↓↓↓

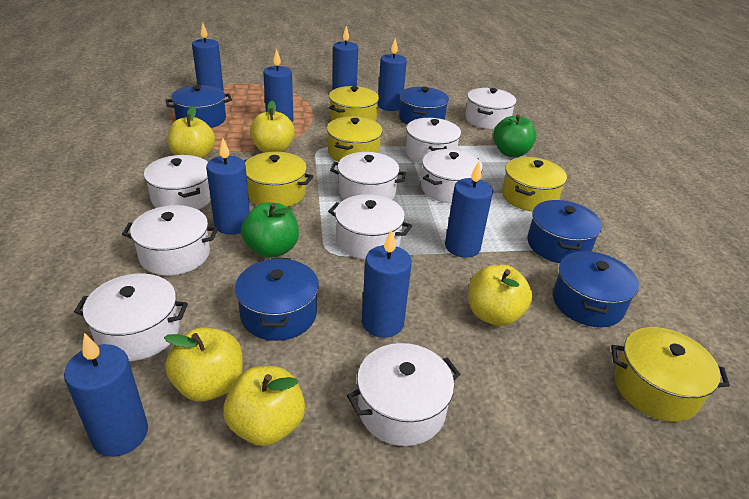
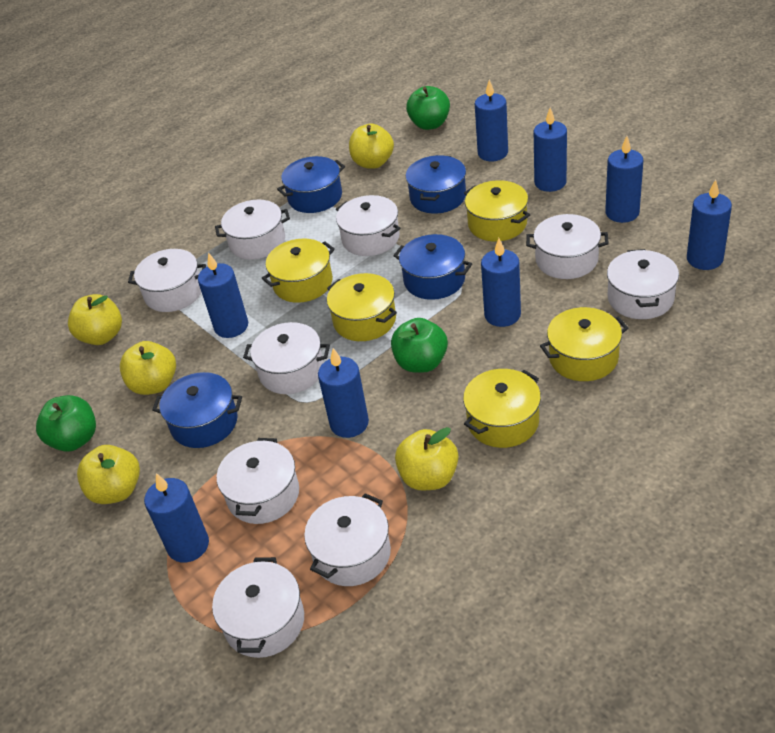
blue pot: 5 -> 4
green apple: 2 -> 3

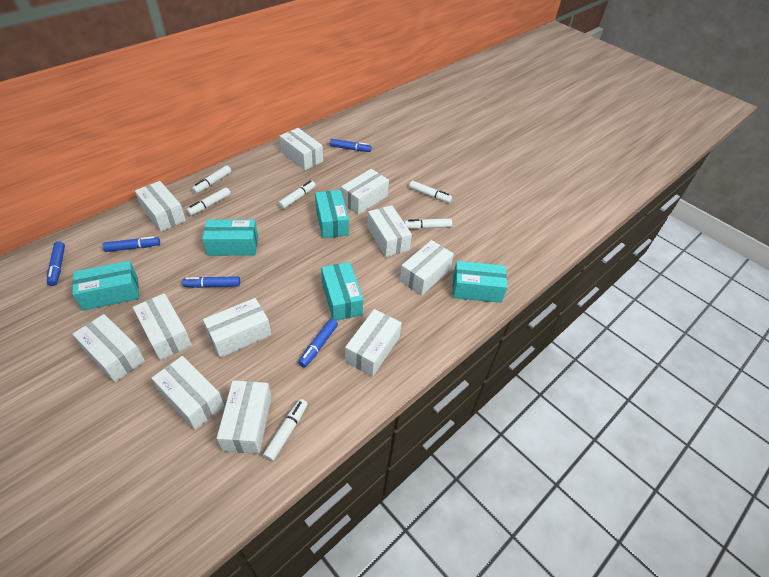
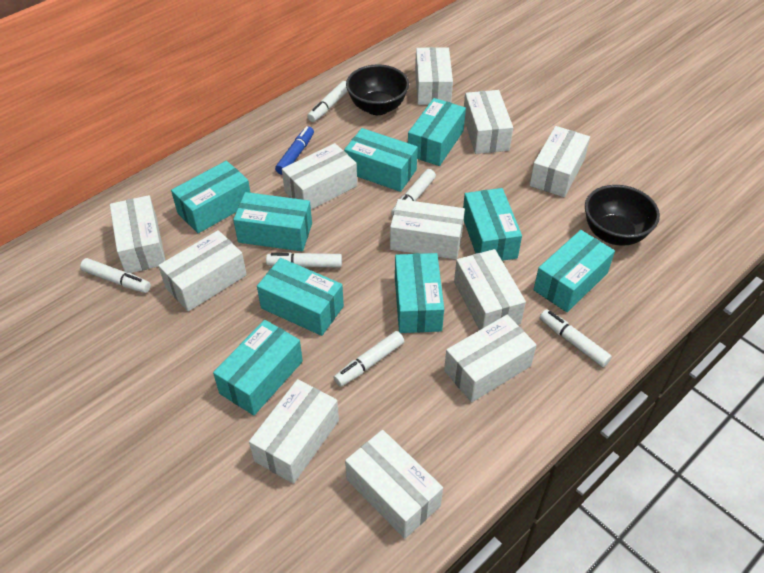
black bowl: 0 -> 2
blue marker: 5 -> 1
turquoise box: 5 -> 9

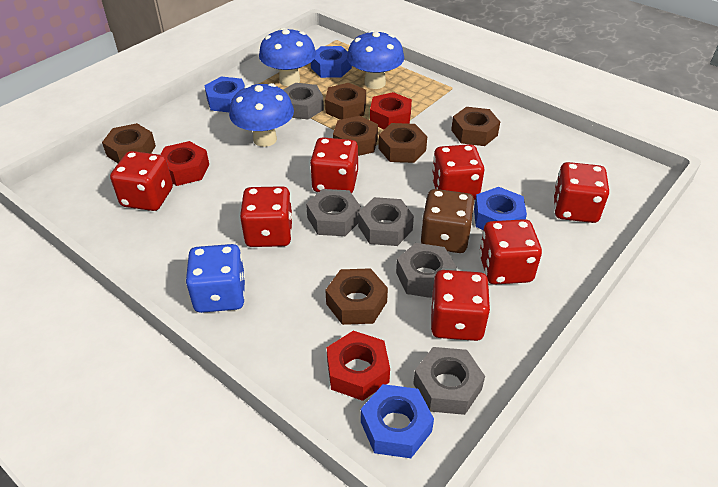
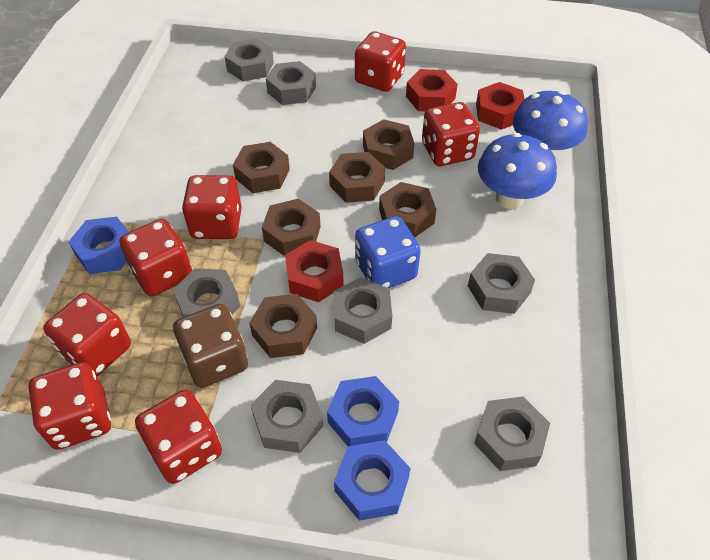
blue mushroom: 3 -> 2
blue nut: 4 -> 3
grey nut: 5 -> 7

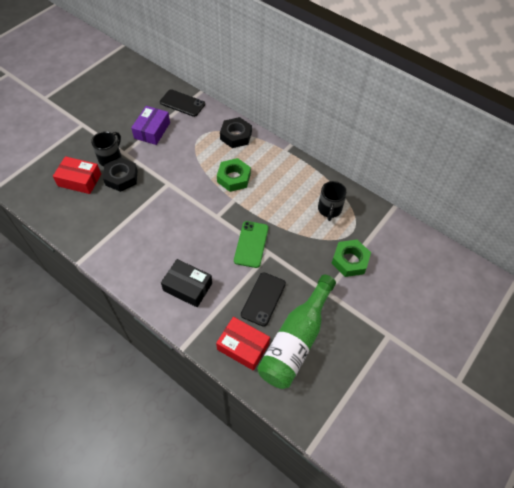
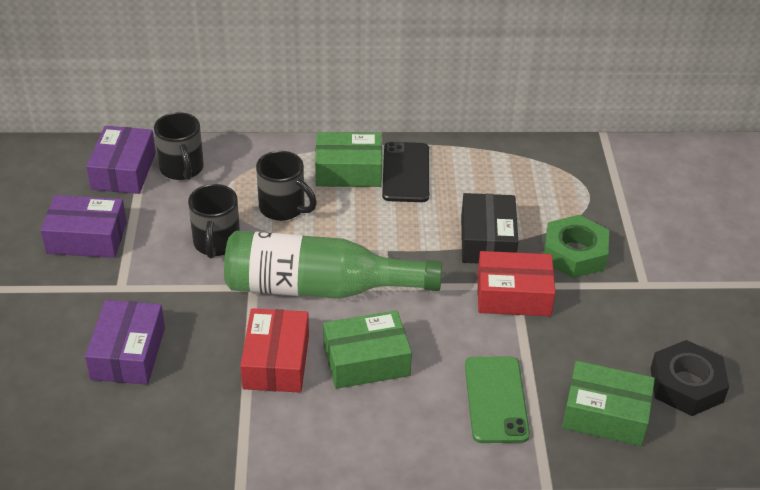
black mug: 2 -> 3
black nut: 2 -> 1
black phone: 2 -> 1
green box: 0 -> 3
green nut: 2 -> 1
purple box: 1 -> 3

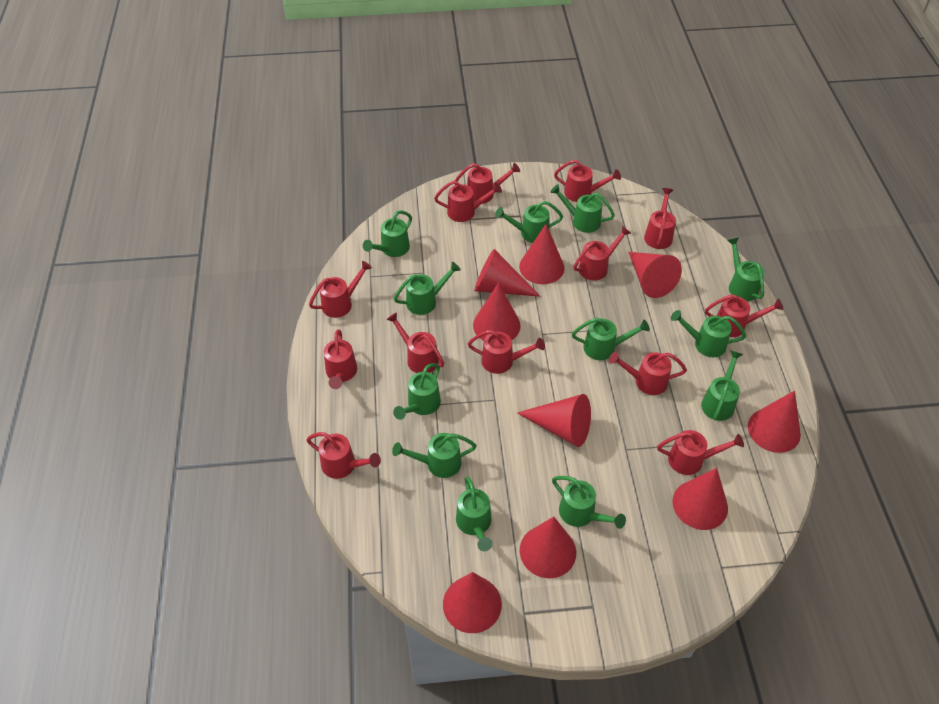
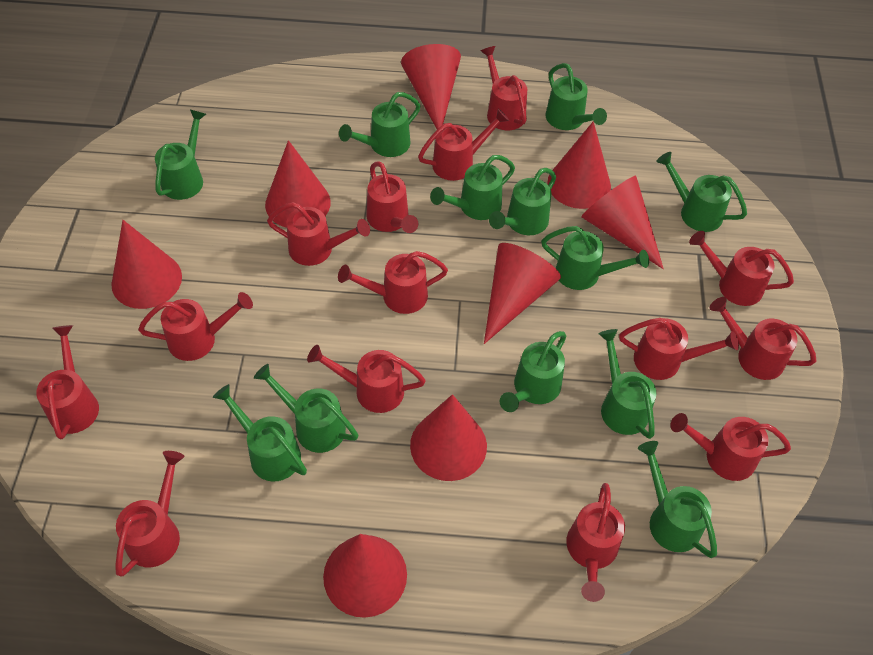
red cone: 9 -> 8
red watering can: 13 -> 14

↑↑↑

Pictures stay out; the entries above are to be output exactly as given.

blue pot: 5 -> 4
green apple: 2 -> 3

black bowl: 0 -> 2
blue marker: 5 -> 1
turquoise box: 5 -> 9

blue mushroom: 3 -> 2
blue nut: 4 -> 3
grey nut: 5 -> 7

black mug: 2 -> 3
black nut: 2 -> 1
black phone: 2 -> 1
green box: 0 -> 3
green nut: 2 -> 1
purple box: 1 -> 3

red cone: 9 -> 8
red watering can: 13 -> 14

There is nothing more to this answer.